In the records below, begin at the line that contains "coordinates (621, 165)." and stop after the line that contains "Image resolution: width=960 pixels, height=540 pixels. What". Copy those lines word for word, with both end lines included.

Saved entries
****************************************

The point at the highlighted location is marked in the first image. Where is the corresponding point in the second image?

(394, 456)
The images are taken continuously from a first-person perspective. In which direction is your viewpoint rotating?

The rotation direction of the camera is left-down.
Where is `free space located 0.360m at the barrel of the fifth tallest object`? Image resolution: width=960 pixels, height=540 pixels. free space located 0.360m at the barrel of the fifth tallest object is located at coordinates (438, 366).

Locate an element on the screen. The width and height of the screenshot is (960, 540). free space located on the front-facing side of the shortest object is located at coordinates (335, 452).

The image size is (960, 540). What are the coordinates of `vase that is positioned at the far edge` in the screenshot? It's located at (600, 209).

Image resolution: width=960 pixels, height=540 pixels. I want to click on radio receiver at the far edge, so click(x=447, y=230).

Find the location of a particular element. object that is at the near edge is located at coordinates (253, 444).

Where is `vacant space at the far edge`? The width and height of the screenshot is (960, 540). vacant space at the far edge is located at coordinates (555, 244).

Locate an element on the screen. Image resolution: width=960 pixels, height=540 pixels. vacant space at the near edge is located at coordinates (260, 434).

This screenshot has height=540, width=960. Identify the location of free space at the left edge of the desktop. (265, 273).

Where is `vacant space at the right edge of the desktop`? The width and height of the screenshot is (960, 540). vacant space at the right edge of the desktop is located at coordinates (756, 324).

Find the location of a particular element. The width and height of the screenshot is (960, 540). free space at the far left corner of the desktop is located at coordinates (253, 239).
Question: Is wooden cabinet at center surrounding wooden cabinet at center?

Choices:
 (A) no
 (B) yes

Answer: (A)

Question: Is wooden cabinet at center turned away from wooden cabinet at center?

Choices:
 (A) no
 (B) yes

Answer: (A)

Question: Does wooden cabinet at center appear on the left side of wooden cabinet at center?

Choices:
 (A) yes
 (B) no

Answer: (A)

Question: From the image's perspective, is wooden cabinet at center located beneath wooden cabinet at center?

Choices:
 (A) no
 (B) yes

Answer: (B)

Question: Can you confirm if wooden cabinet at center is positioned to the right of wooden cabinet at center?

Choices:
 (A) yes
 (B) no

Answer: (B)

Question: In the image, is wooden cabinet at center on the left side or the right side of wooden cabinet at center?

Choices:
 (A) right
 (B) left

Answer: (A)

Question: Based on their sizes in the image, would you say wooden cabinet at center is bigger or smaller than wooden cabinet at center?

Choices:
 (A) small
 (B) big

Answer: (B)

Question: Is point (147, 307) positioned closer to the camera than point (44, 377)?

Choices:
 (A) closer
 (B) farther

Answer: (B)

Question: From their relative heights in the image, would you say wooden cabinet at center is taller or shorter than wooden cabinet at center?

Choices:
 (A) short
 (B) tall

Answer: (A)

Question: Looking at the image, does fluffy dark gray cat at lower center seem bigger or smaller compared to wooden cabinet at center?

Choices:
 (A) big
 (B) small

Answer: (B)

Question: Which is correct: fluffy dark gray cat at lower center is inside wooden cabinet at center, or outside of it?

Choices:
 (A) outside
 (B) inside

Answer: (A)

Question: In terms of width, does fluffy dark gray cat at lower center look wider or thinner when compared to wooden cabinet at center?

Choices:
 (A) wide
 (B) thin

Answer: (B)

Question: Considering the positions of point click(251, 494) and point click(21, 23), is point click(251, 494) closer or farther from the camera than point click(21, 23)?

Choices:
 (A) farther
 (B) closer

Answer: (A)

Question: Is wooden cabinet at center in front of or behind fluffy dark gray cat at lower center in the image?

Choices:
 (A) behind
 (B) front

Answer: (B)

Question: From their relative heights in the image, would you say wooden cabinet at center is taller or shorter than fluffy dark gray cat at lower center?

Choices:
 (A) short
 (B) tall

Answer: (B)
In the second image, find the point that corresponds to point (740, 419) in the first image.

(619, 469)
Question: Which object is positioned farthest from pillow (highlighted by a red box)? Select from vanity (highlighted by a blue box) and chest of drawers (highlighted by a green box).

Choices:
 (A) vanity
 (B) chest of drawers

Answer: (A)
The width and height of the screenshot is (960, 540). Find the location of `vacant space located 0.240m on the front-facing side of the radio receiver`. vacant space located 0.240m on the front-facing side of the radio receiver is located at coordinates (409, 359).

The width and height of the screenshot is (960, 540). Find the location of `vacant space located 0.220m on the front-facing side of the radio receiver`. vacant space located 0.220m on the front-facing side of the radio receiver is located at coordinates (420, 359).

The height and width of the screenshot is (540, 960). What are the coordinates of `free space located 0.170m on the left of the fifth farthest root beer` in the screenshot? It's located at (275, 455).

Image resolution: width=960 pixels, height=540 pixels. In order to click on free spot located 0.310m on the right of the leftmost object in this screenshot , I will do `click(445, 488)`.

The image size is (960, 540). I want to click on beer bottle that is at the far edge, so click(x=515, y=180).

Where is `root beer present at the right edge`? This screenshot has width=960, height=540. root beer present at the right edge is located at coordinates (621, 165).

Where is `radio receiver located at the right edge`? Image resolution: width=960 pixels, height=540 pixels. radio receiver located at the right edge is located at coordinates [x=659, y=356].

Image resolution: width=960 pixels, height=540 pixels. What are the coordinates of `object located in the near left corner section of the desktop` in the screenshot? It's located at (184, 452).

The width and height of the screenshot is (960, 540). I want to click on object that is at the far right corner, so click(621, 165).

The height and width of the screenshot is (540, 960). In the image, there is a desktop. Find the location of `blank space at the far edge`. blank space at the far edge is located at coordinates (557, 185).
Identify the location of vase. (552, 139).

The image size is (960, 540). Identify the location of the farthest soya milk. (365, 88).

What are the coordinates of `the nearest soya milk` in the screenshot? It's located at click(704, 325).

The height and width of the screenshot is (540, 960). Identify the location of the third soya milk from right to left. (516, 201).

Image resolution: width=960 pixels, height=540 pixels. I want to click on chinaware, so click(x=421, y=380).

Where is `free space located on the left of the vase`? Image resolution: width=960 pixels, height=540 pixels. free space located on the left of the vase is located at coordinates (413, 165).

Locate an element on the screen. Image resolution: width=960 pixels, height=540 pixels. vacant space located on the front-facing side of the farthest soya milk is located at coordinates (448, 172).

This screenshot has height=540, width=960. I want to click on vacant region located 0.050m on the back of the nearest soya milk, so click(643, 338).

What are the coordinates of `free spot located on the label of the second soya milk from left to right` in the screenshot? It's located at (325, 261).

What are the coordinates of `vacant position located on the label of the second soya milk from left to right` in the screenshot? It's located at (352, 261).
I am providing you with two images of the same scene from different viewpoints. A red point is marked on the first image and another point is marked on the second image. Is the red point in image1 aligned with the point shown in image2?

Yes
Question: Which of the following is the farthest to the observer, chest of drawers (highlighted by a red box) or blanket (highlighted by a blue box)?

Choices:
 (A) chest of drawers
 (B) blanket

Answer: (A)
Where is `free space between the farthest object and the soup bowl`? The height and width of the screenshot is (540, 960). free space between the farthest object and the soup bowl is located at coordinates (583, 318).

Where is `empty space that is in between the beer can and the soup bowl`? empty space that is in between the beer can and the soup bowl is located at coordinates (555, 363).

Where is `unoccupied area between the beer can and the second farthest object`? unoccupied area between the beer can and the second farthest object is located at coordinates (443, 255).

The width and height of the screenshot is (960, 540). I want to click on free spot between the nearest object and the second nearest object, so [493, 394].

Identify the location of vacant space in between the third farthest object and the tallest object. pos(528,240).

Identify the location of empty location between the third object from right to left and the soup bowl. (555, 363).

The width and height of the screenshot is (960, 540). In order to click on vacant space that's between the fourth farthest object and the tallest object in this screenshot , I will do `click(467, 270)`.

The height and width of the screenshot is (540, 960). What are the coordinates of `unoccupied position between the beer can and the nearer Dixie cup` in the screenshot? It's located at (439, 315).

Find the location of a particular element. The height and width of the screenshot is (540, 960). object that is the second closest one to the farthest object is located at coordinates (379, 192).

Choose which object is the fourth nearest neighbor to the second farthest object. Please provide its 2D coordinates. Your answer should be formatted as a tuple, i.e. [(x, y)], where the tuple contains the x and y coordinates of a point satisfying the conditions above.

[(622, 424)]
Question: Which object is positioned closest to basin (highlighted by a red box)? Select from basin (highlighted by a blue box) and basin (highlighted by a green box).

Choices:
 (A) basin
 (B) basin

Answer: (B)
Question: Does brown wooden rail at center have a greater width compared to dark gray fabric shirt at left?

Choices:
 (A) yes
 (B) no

****************************************

- _Task output_:
Where is `root beer present at the right edge`? This screenshot has width=960, height=540. root beer present at the right edge is located at coordinates (621, 165).

Where is `radio receiver located at the right edge`? Image resolution: width=960 pixels, height=540 pixels. radio receiver located at the right edge is located at coordinates [x=659, y=356].

Image resolution: width=960 pixels, height=540 pixels. What are the coordinates of `object located in the near left corner section of the desktop` in the screenshot? It's located at (184, 452).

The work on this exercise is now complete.